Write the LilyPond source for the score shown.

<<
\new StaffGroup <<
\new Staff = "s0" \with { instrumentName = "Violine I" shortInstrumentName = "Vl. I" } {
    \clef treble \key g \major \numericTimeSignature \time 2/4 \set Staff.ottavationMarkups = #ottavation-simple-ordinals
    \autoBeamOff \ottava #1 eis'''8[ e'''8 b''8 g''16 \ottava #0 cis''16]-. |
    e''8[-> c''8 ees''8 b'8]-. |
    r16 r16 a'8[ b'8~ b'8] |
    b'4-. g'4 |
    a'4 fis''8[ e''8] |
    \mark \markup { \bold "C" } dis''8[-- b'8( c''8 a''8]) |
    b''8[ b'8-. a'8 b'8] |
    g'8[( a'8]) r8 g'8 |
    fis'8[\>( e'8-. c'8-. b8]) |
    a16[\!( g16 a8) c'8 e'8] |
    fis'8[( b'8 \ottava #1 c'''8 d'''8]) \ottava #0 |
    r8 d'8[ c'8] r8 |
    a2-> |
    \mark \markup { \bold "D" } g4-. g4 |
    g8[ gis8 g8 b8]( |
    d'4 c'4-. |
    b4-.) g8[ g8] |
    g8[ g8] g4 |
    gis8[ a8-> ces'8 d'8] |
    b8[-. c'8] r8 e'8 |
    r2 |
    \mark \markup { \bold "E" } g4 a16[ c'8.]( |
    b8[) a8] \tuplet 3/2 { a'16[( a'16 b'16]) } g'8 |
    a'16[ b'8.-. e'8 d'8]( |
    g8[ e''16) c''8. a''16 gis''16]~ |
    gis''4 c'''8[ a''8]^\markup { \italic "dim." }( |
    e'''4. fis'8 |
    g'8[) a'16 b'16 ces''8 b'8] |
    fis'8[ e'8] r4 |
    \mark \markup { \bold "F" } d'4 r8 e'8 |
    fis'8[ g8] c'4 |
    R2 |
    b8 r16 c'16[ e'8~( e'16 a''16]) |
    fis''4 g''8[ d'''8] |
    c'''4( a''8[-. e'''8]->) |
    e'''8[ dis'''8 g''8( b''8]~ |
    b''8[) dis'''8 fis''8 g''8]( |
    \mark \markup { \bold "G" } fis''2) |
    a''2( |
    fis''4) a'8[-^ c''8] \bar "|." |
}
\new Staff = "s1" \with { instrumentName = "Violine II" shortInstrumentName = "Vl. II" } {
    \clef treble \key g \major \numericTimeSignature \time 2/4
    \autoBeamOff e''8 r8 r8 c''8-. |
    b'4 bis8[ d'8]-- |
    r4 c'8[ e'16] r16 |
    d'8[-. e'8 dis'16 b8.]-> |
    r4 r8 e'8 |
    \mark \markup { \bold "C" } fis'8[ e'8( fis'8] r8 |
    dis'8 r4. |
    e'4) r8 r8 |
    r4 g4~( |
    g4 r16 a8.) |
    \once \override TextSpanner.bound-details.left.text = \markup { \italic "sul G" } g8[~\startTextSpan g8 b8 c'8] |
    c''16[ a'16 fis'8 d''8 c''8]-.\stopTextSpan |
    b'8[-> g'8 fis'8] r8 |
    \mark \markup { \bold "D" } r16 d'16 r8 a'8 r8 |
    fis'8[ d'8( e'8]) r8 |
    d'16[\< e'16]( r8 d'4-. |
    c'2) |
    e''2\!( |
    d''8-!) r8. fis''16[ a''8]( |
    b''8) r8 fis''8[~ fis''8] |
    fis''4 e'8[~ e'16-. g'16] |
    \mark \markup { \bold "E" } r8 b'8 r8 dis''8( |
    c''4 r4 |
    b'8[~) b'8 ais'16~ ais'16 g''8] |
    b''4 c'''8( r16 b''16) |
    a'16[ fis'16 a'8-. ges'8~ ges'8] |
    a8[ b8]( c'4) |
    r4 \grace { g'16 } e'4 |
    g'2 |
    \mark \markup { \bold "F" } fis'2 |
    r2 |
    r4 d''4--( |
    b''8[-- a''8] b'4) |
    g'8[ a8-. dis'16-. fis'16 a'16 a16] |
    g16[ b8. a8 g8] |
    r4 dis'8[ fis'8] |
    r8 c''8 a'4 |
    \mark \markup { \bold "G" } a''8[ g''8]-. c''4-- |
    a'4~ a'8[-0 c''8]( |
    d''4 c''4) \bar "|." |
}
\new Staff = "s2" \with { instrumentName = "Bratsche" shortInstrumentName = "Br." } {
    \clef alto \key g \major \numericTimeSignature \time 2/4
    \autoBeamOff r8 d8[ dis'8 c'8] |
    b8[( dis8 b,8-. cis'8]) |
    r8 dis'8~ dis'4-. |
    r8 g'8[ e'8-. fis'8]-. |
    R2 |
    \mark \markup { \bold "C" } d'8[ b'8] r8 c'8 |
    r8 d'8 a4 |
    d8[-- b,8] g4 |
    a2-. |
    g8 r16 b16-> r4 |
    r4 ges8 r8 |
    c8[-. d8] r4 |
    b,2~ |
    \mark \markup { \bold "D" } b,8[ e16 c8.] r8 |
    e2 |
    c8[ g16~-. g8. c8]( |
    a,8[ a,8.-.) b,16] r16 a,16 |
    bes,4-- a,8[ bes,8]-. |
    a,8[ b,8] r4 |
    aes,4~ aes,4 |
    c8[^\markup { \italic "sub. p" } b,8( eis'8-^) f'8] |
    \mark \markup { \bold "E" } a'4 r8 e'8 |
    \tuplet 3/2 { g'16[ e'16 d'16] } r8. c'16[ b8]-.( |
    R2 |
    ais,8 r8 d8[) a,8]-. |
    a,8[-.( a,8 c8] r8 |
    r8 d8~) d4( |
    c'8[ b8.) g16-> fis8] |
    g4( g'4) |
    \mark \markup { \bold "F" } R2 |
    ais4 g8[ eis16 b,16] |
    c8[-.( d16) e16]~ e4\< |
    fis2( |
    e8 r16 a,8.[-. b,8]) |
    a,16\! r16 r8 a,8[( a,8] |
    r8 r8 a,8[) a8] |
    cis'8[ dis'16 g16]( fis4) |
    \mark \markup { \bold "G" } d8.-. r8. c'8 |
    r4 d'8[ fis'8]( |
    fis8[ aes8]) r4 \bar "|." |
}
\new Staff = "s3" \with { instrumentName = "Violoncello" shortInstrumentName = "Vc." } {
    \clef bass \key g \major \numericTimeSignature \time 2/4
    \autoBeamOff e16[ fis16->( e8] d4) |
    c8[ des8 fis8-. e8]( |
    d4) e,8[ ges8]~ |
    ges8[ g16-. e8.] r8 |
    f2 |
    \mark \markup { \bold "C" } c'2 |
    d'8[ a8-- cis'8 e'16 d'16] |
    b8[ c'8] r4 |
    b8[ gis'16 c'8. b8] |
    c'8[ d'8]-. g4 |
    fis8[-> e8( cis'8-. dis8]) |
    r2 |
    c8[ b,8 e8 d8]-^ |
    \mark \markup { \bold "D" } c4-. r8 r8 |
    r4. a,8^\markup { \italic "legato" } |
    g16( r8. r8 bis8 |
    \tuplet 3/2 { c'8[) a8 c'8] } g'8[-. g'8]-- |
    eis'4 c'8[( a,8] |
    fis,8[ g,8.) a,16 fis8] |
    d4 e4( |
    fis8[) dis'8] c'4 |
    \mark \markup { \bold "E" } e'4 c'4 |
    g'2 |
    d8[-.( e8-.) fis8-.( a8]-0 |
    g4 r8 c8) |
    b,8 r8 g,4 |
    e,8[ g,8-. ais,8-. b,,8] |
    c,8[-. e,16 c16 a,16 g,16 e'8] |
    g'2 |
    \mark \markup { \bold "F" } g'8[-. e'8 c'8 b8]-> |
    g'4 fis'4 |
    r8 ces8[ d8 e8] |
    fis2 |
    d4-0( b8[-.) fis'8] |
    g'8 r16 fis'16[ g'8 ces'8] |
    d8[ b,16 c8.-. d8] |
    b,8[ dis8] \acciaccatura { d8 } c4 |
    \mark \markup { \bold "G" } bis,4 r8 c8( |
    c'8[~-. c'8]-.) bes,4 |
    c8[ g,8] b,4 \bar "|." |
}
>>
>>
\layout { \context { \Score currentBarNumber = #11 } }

■ ■ ■ ■ ■

# The exercise
Pick out every line in the records that contains the string "autoBeamOff".

# Task output
    \autoBeamOff \ottava #1 eis'''8[ e'''8 b''8 g''16 \ottava #0 cis''16]-. |
    \autoBeamOff e''8 r8 r8 c''8-. |
    \autoBeamOff r8 d8[ dis'8 c'8] |
    \autoBeamOff e16[ fis16->( e8] d4) |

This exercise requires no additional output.